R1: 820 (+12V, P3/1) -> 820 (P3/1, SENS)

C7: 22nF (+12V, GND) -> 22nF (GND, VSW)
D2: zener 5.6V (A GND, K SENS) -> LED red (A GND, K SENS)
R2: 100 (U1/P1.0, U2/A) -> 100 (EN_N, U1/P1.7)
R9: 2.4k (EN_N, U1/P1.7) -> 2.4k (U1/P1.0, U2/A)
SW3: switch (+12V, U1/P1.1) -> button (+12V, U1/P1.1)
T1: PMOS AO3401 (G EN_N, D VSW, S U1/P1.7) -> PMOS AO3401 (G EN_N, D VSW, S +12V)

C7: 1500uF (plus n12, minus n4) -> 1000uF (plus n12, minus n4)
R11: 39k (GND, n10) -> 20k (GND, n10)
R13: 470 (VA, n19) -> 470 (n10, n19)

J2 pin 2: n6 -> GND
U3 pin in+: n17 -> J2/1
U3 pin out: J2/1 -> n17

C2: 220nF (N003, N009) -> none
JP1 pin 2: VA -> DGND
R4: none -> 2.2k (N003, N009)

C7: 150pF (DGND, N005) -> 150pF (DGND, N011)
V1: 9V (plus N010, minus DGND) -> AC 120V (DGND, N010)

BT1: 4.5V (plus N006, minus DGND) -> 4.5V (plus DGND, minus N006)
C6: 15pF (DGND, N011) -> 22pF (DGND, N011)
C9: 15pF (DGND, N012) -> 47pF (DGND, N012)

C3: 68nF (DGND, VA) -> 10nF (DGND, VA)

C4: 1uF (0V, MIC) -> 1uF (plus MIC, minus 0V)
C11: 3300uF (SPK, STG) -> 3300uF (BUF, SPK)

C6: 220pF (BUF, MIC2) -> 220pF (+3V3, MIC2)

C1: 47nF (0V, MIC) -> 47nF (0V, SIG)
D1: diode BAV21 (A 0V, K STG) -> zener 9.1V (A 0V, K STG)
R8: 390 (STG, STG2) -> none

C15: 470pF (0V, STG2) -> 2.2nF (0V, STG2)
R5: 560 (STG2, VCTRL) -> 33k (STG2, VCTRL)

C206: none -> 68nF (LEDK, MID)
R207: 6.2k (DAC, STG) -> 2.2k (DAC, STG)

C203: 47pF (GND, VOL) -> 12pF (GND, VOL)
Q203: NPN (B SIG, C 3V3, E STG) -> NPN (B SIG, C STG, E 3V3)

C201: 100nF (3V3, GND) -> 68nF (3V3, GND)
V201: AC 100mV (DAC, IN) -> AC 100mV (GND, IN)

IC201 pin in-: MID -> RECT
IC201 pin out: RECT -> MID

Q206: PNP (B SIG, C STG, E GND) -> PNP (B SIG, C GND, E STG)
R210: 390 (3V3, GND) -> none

(Your assignment): Nothing in the listing may be changed; retype it all exactly.

(Task solution):
R1: 820 (+12V, P3/1) -> 820 (P3/1, SENS)

C7: 22nF (+12V, GND) -> 22nF (GND, VSW)
D2: zener 5.6V (A GND, K SENS) -> LED red (A GND, K SENS)
R2: 100 (U1/P1.0, U2/A) -> 100 (EN_N, U1/P1.7)
R9: 2.4k (EN_N, U1/P1.7) -> 2.4k (U1/P1.0, U2/A)
SW3: switch (+12V, U1/P1.1) -> button (+12V, U1/P1.1)
T1: PMOS AO3401 (G EN_N, D VSW, S U1/P1.7) -> PMOS AO3401 (G EN_N, D VSW, S +12V)

C7: 1500uF (plus n12, minus n4) -> 1000uF (plus n12, minus n4)
R11: 39k (GND, n10) -> 20k (GND, n10)
R13: 470 (VA, n19) -> 470 (n10, n19)

J2 pin 2: n6 -> GND
U3 pin in+: n17 -> J2/1
U3 pin out: J2/1 -> n17

C2: 220nF (N003, N009) -> none
JP1 pin 2: VA -> DGND
R4: none -> 2.2k (N003, N009)

C7: 150pF (DGND, N005) -> 150pF (DGND, N011)
V1: 9V (plus N010, minus DGND) -> AC 120V (DGND, N010)

BT1: 4.5V (plus N006, minus DGND) -> 4.5V (plus DGND, minus N006)
C6: 15pF (DGND, N011) -> 22pF (DGND, N011)
C9: 15pF (DGND, N012) -> 47pF (DGND, N012)

C3: 68nF (DGND, VA) -> 10nF (DGND, VA)

C4: 1uF (0V, MIC) -> 1uF (plus MIC, minus 0V)
C11: 3300uF (SPK, STG) -> 3300uF (BUF, SPK)

C6: 220pF (BUF, MIC2) -> 220pF (+3V3, MIC2)

C1: 47nF (0V, MIC) -> 47nF (0V, SIG)
D1: diode BAV21 (A 0V, K STG) -> zener 9.1V (A 0V, K STG)
R8: 390 (STG, STG2) -> none

C15: 470pF (0V, STG2) -> 2.2nF (0V, STG2)
R5: 560 (STG2, VCTRL) -> 33k (STG2, VCTRL)

C206: none -> 68nF (LEDK, MID)
R207: 6.2k (DAC, STG) -> 2.2k (DAC, STG)

C203: 47pF (GND, VOL) -> 12pF (GND, VOL)
Q203: NPN (B SIG, C 3V3, E STG) -> NPN (B SIG, C STG, E 3V3)

C201: 100nF (3V3, GND) -> 68nF (3V3, GND)
V201: AC 100mV (DAC, IN) -> AC 100mV (GND, IN)

IC201 pin in-: MID -> RECT
IC201 pin out: RECT -> MID

Q206: PNP (B SIG, C STG, E GND) -> PNP (B SIG, C GND, E STG)
R210: 390 (3V3, GND) -> none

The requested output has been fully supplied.